> _Work required_
Within the records, which lines hold the string "this"? Report each one by copying it.

(Record excerpts Opens)

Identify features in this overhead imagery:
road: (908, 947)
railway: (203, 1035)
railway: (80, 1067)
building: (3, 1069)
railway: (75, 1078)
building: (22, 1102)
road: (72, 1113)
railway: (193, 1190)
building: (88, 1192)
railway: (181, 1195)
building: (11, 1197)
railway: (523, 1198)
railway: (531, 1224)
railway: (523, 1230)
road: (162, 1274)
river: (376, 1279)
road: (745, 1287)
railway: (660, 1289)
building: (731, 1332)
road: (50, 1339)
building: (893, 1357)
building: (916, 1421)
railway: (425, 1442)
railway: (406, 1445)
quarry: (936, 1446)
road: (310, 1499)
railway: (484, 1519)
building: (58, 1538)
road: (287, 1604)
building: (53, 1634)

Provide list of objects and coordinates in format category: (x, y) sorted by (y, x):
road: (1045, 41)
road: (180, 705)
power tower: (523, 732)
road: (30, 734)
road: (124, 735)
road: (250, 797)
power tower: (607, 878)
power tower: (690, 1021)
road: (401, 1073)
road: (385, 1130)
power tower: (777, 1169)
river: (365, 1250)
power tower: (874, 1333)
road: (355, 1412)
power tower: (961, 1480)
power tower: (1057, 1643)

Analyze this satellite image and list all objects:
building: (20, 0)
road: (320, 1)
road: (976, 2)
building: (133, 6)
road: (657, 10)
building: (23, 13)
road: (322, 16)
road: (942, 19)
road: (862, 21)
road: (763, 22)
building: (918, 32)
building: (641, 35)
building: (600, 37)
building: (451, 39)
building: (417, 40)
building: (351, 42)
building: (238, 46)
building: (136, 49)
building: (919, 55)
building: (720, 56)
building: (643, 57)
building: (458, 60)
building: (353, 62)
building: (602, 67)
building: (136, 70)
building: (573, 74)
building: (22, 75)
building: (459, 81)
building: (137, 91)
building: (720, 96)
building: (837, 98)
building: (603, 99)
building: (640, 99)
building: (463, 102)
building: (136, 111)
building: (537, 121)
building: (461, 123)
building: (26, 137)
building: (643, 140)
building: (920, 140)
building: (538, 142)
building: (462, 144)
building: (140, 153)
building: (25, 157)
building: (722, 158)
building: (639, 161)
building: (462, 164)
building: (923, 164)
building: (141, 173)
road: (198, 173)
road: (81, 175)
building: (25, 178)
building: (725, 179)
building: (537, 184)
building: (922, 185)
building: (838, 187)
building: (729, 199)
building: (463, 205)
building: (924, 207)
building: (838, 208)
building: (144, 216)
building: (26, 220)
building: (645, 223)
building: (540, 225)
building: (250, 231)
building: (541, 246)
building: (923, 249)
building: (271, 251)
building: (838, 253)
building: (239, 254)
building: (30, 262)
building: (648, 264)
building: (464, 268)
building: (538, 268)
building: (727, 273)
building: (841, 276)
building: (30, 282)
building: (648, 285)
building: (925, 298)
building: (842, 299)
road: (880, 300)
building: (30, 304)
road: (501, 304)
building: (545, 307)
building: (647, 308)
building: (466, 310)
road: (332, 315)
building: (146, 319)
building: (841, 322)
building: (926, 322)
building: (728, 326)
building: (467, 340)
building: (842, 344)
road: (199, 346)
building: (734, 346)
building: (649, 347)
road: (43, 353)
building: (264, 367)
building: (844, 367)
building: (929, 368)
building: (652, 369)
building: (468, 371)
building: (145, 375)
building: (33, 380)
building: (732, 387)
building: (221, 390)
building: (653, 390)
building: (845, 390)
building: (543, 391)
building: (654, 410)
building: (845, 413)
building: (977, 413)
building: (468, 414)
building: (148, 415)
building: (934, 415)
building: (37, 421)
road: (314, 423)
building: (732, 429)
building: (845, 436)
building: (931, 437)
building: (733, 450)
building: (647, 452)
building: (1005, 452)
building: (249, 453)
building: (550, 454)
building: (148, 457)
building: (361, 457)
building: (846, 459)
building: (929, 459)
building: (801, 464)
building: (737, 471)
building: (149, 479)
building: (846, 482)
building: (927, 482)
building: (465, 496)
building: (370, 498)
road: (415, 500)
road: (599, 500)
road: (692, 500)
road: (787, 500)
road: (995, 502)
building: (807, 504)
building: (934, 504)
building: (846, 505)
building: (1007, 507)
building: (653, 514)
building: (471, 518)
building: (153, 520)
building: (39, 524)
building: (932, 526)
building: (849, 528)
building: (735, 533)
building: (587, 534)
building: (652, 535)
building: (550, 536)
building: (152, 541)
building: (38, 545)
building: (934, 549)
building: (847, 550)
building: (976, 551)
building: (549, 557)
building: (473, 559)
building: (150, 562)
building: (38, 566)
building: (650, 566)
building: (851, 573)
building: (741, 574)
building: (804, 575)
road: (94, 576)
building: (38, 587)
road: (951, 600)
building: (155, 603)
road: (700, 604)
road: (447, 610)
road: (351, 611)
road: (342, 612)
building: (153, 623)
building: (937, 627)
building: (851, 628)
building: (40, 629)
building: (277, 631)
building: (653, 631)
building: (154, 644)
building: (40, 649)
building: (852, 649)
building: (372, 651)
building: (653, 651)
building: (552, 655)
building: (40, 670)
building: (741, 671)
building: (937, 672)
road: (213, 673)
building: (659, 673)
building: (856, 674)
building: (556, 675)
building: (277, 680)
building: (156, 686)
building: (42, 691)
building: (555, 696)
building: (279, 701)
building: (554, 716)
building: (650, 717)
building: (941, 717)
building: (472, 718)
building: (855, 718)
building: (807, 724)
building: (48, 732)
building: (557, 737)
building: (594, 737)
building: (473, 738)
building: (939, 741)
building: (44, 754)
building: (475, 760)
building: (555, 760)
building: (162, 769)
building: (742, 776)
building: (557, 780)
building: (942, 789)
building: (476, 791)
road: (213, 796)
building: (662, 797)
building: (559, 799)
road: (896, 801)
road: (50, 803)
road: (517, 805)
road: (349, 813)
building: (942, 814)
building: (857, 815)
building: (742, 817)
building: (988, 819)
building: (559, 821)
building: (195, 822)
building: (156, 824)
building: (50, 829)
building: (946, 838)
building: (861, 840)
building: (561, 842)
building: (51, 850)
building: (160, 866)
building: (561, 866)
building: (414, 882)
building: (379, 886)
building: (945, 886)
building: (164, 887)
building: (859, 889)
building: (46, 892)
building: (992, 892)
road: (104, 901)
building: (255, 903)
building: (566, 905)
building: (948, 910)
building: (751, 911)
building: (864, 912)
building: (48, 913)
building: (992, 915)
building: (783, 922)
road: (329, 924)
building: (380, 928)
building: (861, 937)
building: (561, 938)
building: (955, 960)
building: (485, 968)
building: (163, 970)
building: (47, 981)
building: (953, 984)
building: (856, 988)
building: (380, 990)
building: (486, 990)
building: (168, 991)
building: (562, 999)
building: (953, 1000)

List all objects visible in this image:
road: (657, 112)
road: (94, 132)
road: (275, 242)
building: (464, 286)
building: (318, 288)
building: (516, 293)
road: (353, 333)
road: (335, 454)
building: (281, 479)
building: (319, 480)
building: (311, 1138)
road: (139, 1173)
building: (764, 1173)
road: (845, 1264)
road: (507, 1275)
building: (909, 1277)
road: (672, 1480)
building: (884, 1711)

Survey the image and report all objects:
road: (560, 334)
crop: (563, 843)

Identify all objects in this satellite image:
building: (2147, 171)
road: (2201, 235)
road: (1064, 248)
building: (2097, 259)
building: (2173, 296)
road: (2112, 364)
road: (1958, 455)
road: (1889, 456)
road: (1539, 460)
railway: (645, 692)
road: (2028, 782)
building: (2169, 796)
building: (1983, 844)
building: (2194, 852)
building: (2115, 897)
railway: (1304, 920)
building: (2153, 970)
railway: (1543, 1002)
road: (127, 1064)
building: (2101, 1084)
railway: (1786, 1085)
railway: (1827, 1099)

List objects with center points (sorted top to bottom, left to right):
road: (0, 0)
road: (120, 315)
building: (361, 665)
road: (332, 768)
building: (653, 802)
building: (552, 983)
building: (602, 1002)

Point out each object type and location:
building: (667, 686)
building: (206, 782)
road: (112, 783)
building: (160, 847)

(Record excerpts Closes)

> _Solution_
Identify features in this overhead imagery:
Analyze this satellite image and list all objects:
List all objects visible in this image:
Identify all objects in this satellite image:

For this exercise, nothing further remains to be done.